*YOUR ASSIGNMENT*. Whenever "tijeras" occurs in a line of the material, list that line.

*RECORDS FOR THE TASK*.

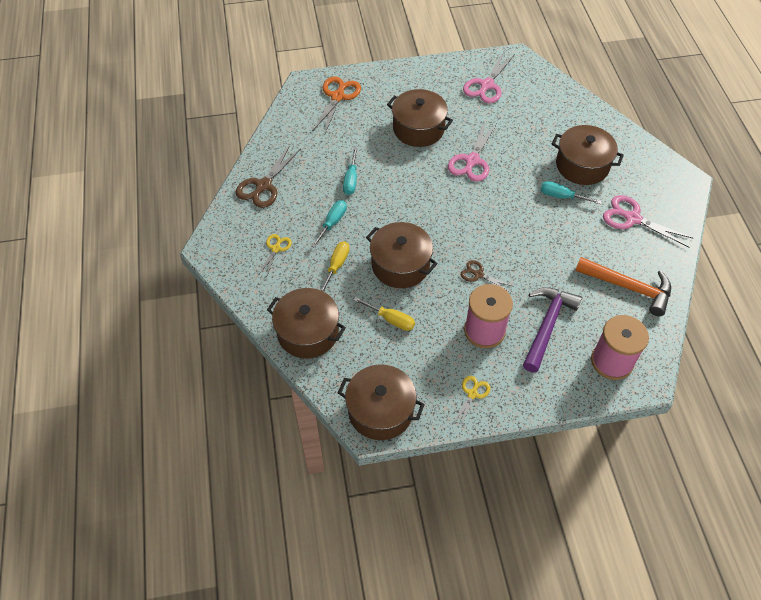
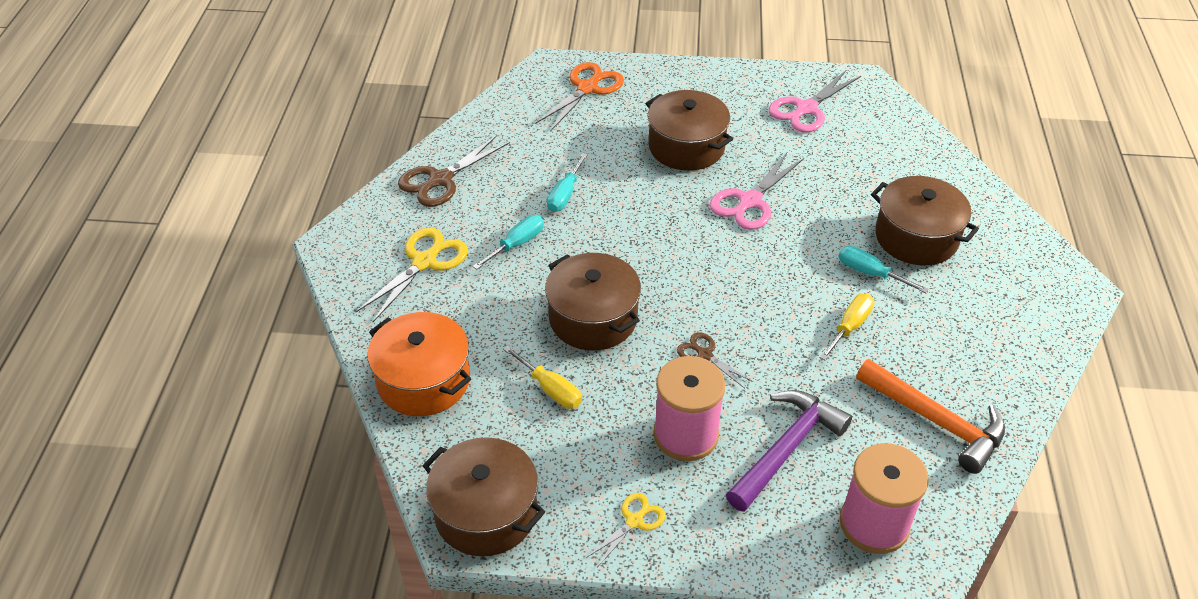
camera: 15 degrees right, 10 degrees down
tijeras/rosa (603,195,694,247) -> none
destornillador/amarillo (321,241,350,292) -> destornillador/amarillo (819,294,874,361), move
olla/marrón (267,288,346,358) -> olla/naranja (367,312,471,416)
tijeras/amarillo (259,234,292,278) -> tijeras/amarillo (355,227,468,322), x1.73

*ANSWER TO THE EXERCISE*.
tijeras/rosa (603,195,694,247) -> none
tijeras/amarillo (259,234,292,278) -> tijeras/amarillo (355,227,468,322), x1.73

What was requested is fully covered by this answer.